Goal. Reproduce the whole listing, character for character.

Data entries.
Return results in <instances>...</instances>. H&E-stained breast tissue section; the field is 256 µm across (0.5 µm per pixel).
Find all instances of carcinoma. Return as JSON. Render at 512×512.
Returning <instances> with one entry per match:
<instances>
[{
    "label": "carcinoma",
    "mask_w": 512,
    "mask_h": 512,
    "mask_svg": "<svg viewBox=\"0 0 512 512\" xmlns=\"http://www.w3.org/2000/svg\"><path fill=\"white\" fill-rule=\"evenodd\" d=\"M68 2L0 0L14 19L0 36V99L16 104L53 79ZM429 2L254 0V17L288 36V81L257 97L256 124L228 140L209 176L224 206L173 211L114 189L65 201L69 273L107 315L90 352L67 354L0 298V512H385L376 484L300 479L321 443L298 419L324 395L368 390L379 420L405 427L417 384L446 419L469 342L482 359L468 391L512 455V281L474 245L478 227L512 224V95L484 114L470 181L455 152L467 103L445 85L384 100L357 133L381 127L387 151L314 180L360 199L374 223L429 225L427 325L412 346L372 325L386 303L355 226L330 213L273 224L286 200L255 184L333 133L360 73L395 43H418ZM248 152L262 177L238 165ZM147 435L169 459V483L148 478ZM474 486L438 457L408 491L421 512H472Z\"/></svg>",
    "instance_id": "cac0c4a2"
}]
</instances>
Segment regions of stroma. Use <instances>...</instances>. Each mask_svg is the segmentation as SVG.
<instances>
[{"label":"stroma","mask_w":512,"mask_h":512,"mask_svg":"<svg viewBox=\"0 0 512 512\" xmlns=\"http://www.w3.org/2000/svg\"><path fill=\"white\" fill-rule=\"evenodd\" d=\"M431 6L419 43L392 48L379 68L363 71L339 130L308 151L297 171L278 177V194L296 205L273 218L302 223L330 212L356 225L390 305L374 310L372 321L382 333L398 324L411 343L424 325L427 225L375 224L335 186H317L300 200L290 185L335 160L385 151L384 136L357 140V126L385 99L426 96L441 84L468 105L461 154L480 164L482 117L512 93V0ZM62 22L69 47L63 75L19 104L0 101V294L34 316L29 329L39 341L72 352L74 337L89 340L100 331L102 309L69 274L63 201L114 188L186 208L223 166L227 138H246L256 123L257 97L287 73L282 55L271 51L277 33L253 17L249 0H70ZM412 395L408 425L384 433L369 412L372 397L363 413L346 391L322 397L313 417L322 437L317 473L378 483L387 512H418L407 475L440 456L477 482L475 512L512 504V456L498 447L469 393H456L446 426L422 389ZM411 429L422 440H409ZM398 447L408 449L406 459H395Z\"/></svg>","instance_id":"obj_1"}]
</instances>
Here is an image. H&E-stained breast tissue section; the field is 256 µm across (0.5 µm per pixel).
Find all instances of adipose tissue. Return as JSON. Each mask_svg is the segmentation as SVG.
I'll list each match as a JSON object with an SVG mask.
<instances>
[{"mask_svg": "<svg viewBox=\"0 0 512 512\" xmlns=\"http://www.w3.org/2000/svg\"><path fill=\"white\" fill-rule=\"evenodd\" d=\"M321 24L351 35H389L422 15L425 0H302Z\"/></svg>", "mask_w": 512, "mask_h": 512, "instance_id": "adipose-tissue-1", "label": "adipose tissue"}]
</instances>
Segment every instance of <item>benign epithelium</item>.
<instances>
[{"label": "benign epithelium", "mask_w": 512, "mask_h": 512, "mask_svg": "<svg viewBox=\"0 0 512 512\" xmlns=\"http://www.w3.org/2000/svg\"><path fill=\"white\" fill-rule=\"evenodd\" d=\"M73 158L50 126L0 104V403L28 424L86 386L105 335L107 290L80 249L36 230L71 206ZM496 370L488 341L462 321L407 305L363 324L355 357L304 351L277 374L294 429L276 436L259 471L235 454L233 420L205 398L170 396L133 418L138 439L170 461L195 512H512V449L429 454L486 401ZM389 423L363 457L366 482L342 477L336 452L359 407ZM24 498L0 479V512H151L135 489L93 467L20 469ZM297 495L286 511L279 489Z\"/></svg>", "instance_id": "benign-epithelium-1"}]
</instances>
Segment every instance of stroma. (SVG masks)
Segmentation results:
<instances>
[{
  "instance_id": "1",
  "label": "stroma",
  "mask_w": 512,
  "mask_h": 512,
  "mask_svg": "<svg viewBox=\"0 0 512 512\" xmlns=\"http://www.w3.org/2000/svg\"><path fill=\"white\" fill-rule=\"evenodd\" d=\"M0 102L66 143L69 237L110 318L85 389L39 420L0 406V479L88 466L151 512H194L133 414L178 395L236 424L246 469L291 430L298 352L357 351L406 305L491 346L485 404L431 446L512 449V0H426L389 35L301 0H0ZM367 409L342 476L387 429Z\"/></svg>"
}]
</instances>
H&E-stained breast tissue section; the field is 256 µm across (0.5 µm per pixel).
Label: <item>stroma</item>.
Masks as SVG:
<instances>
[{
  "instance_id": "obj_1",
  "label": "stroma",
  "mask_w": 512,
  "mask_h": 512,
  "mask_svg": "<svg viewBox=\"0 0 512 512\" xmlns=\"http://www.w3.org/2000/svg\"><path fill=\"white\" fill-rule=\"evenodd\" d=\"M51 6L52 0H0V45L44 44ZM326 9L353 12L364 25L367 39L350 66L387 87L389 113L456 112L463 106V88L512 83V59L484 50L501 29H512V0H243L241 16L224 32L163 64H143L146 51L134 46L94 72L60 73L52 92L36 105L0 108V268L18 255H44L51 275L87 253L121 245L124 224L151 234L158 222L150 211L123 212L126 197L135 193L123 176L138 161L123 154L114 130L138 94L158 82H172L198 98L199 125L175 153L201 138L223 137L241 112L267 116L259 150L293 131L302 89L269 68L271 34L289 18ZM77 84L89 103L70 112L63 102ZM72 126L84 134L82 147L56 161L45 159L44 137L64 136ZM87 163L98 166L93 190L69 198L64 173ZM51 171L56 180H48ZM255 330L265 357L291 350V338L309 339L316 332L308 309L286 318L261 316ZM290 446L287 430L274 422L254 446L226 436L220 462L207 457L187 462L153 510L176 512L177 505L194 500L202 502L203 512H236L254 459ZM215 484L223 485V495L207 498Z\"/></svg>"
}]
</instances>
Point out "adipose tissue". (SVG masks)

Solution to the problem.
Return results in <instances>...</instances>. H&E-stained breast tissue section; the field is 256 µm across (0.5 µm per pixel).
Find all instances of carcinoma. Return as JSON. Render at 512×512.
Returning <instances> with one entry per match:
<instances>
[{
    "label": "carcinoma",
    "mask_w": 512,
    "mask_h": 512,
    "mask_svg": "<svg viewBox=\"0 0 512 512\" xmlns=\"http://www.w3.org/2000/svg\"><path fill=\"white\" fill-rule=\"evenodd\" d=\"M68 2L0 0L14 19L0 36V99L16 104L53 79ZM429 2L254 0V17L288 36V81L257 97L256 124L228 140L209 176L224 206L173 211L114 189L65 201L69 273L107 315L90 352L67 354L0 298V512H385L376 484L300 479L321 443L298 419L324 395L368 390L379 420L405 427L417 384L446 419L469 342L482 359L468 391L512 455V281L474 245L478 227L512 224V95L484 114L470 181L455 152L467 103L445 85L384 100L357 133L381 127L387 151L314 180L360 199L374 223L429 225L427 325L412 346L372 325L386 303L355 226L330 213L273 224L286 200L255 184L333 133L360 73L395 43H418ZM248 152L262 177L238 165ZM147 435L169 459V483L148 478ZM474 486L438 457L408 491L421 512H472Z\"/></svg>",
    "instance_id": "cac0c4a2"
}]
</instances>
Segment regions of stroma. Use <instances>...</instances>. Each mask_svg is the segmentation as SVG.
<instances>
[{"label":"stroma","mask_w":512,"mask_h":512,"mask_svg":"<svg viewBox=\"0 0 512 512\" xmlns=\"http://www.w3.org/2000/svg\"><path fill=\"white\" fill-rule=\"evenodd\" d=\"M431 6L419 43L392 48L379 68L363 71L339 130L308 151L297 171L278 177V194L296 205L273 218L302 223L330 212L356 225L390 305L374 310L372 321L382 333L398 324L411 343L424 325L427 225L375 224L335 186H317L300 200L290 185L335 160L385 151L384 136L357 140V126L385 99L426 96L441 84L468 105L461 154L480 164L482 117L512 93V0ZM62 22L69 47L63 75L19 104L0 101V294L34 316L29 329L39 341L72 352L74 337L89 340L100 331L102 309L69 274L63 201L114 188L186 208L223 166L227 138H246L256 123L257 97L287 73L282 55L271 51L277 33L253 17L249 0H70ZM412 395L408 425L384 433L369 412L372 397L363 413L346 391L322 397L313 417L322 437L317 473L378 483L387 512H418L407 475L440 456L477 482L475 512L512 504V456L498 447L469 393H456L446 426L422 389ZM411 429L422 440H409ZM398 447L408 449L406 459H395Z\"/></svg>","instance_id":"obj_1"}]
</instances>
Here is an image. H&E-stained breast tissue section; the field is 256 µm across (0.5 µm per pixel).
Find all instances of adipose tissue. Return as JSON. Each mask_svg is the segmentation as SVG.
I'll list each match as a JSON object with an SVG mask.
<instances>
[{"mask_svg": "<svg viewBox=\"0 0 512 512\" xmlns=\"http://www.w3.org/2000/svg\"><path fill=\"white\" fill-rule=\"evenodd\" d=\"M321 24L351 35H389L422 15L425 0H302Z\"/></svg>", "mask_w": 512, "mask_h": 512, "instance_id": "adipose-tissue-1", "label": "adipose tissue"}]
</instances>
Segment every instance of <item>benign epithelium</item>.
<instances>
[{"label": "benign epithelium", "mask_w": 512, "mask_h": 512, "mask_svg": "<svg viewBox=\"0 0 512 512\" xmlns=\"http://www.w3.org/2000/svg\"><path fill=\"white\" fill-rule=\"evenodd\" d=\"M73 158L50 126L0 104V403L28 424L86 386L105 335L107 290L80 249L36 230L71 206ZM496 370L488 341L462 321L407 305L363 324L355 357L304 351L277 374L294 429L276 436L259 471L235 454L233 420L205 398L170 396L133 418L138 439L170 461L195 512H512V449L429 454L486 401ZM389 423L363 457L366 482L342 477L336 452L359 407ZM24 498L0 479V512H151L135 489L93 467L20 469ZM297 495L286 511L279 489Z\"/></svg>", "instance_id": "benign-epithelium-1"}]
</instances>
Segment every instance of stroma. (SVG masks)
Segmentation results:
<instances>
[{
  "instance_id": "1",
  "label": "stroma",
  "mask_w": 512,
  "mask_h": 512,
  "mask_svg": "<svg viewBox=\"0 0 512 512\" xmlns=\"http://www.w3.org/2000/svg\"><path fill=\"white\" fill-rule=\"evenodd\" d=\"M0 102L66 143L69 237L110 318L85 389L39 420L0 406V479L88 466L151 512H194L133 414L178 395L236 424L246 469L291 430L298 352L357 351L406 305L491 346L485 404L431 446L512 449V0H426L389 35L301 0H0ZM367 409L342 476L387 429Z\"/></svg>"
}]
</instances>
H&E-stained breast tissue section; the field is 256 µm across (0.5 µm per pixel).
Label: <item>stroma</item>.
Masks as SVG:
<instances>
[{
  "instance_id": "obj_1",
  "label": "stroma",
  "mask_w": 512,
  "mask_h": 512,
  "mask_svg": "<svg viewBox=\"0 0 512 512\" xmlns=\"http://www.w3.org/2000/svg\"><path fill=\"white\" fill-rule=\"evenodd\" d=\"M51 6L52 0H0V45L44 44ZM326 9L353 12L364 25L367 39L350 66L387 87L389 113L456 112L463 106V88L512 83V59L484 50L501 29H512V0H243L241 16L224 32L163 64H143L146 51L134 46L94 72L60 73L52 92L36 105L0 108V268L18 255H44L51 275L87 253L121 245L124 224L151 234L158 222L150 211L123 212L126 197L135 193L123 176L138 161L123 154L114 130L138 94L158 82H172L198 98L199 125L175 153L201 138L223 137L241 112L267 116L259 150L293 131L302 89L269 68L271 34L289 18ZM77 84L89 103L70 112L63 102ZM72 126L84 134L82 147L56 161L45 159L44 137L64 136ZM87 163L98 166L93 190L69 198L64 173ZM51 171L56 180H48ZM255 330L265 357L291 350V338L309 339L316 332L308 309L286 318L261 316ZM290 446L287 430L274 422L254 446L226 436L220 462L207 457L187 462L153 510L176 512L177 505L194 500L202 502L203 512H236L254 459ZM215 484L223 485V495L207 498Z\"/></svg>"
}]
</instances>
Point out "adipose tissue". (SVG masks)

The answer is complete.